> _ASSIGNMENT_
Only lines with the string "grey" matter here; gather them from the material below.

==== GIVEN ENTRIES ====

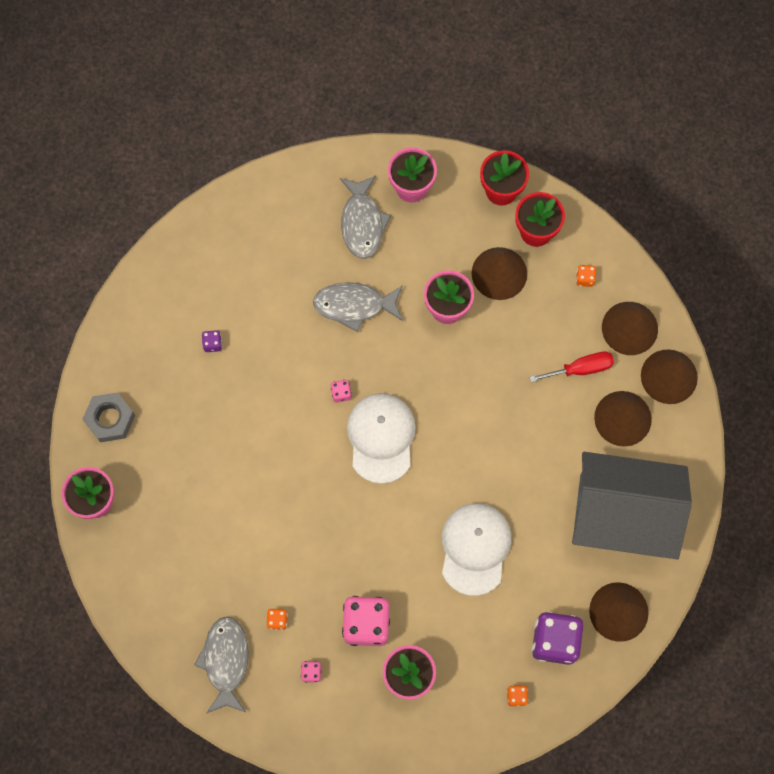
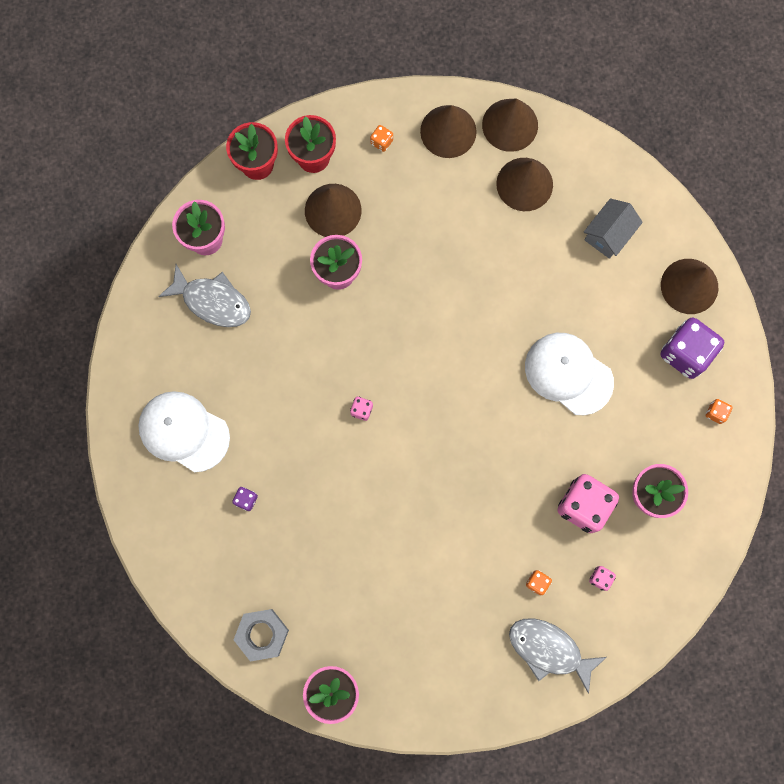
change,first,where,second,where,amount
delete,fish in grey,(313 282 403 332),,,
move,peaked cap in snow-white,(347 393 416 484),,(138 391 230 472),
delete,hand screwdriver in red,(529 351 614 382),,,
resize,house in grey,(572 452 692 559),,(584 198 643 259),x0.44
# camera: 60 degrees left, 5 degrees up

====

> _ANSWER TO THIS EXERCISE_
delete,fish in grey,(313 282 403 332),,,
resize,house in grey,(572 452 692 559),,(584 198 643 259),x0.44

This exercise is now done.